*** Opening DATA EXTRACTS ***
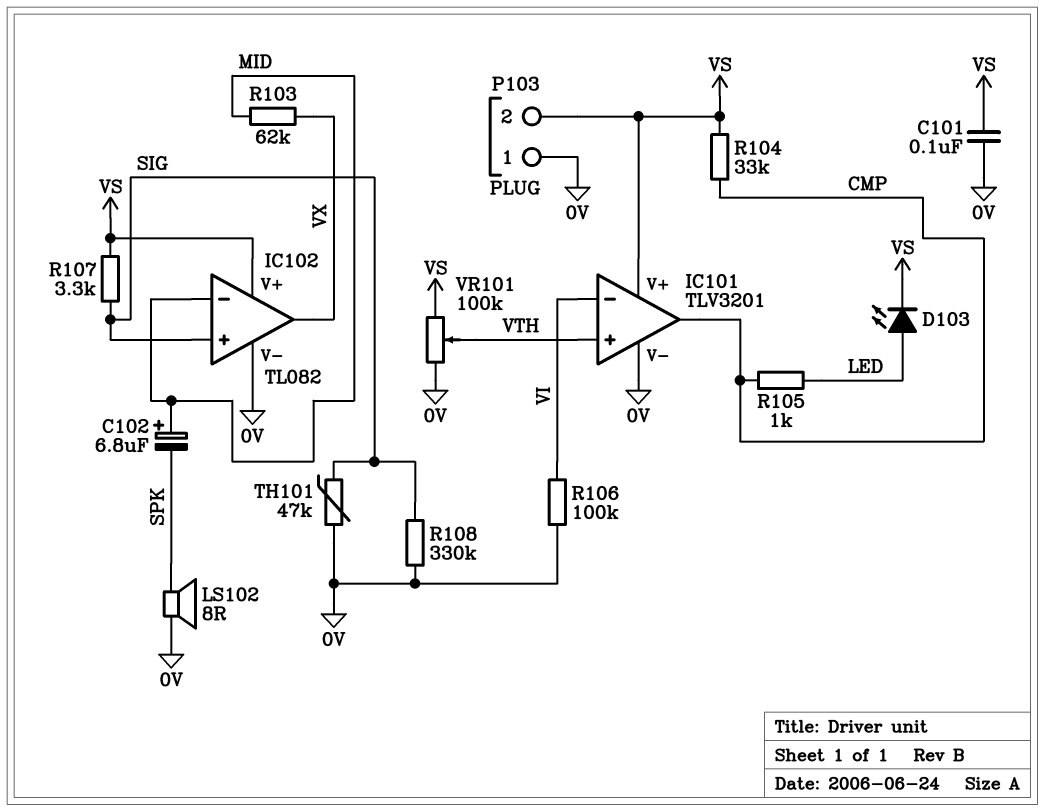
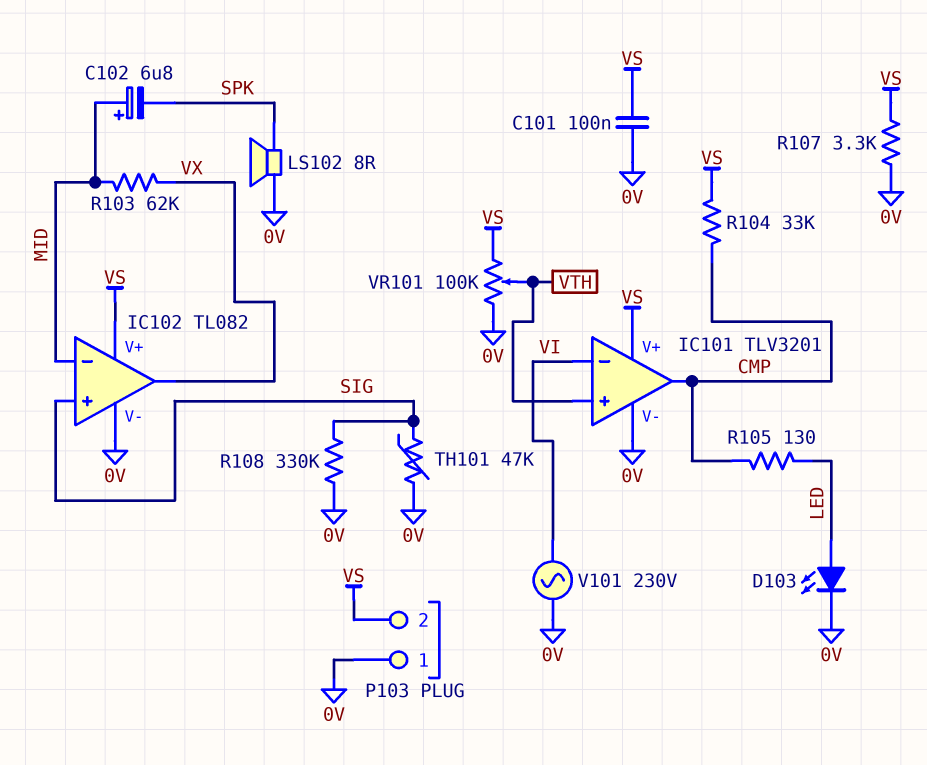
D103: LED (A LED, K VS) -> LED (A LED, K 0V)
R105: 1k (CMP, LED) -> 130 (CMP, LED)
R106: 100k (0V, VI) -> none
R107: 3.3k (SIG, VS) -> 3.3k (0V, VS)
V101: none -> AC 230V (0V, VI)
*** Closing DATA EXTRACTS ***
> _EXERCISE INSTRUCTIONS_
Omit the images and transcribe all of the records above word for word.

> _TASK SOLUTION_
D103: LED (A LED, K VS) -> LED (A LED, K 0V)
R105: 1k (CMP, LED) -> 130 (CMP, LED)
R106: 100k (0V, VI) -> none
R107: 3.3k (SIG, VS) -> 3.3k (0V, VS)
V101: none -> AC 230V (0V, VI)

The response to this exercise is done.